- _Task item_
Would you print the listing that follows exactly, but without its pictures?
Dataset records START
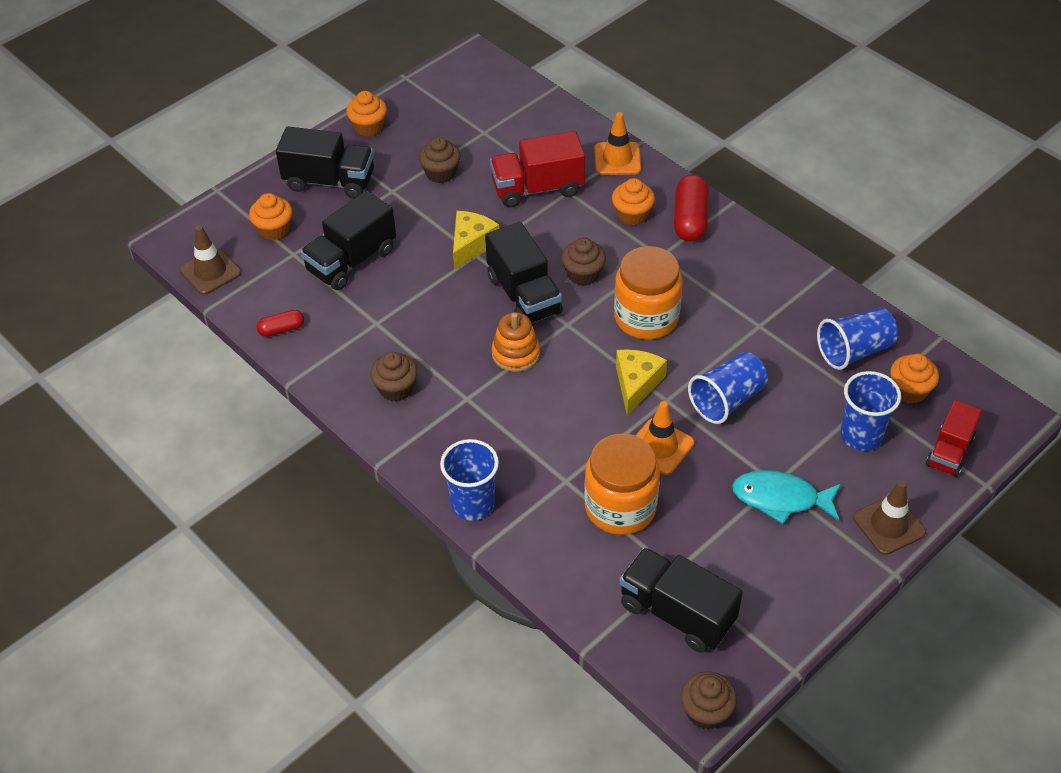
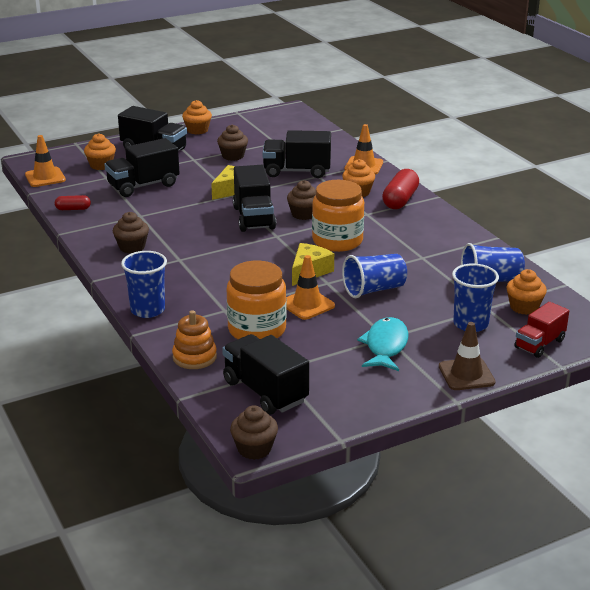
camera: 15 degrees right, 20 degrees down
brown traffic cone [180,225,241,295] -> orange traffic cone [25,135,66,187]
red truck [490,131,585,208] -> black truck [263,130,331,178]
orange stacking toy [492,312,540,372] -> orange stacking toy moved to [172,310,217,369]
turquoise fish [732,470,841,524] -> turquoise fish turned 75 degrees clockwise [357,317,409,371]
Dataset records END
- _Answer box_
camera: 15 degrees right, 20 degrees down
brown traffic cone [180,225,241,295] -> orange traffic cone [25,135,66,187]
red truck [490,131,585,208] -> black truck [263,130,331,178]
orange stacking toy [492,312,540,372] -> orange stacking toy moved to [172,310,217,369]
turquoise fish [732,470,841,524] -> turquoise fish turned 75 degrees clockwise [357,317,409,371]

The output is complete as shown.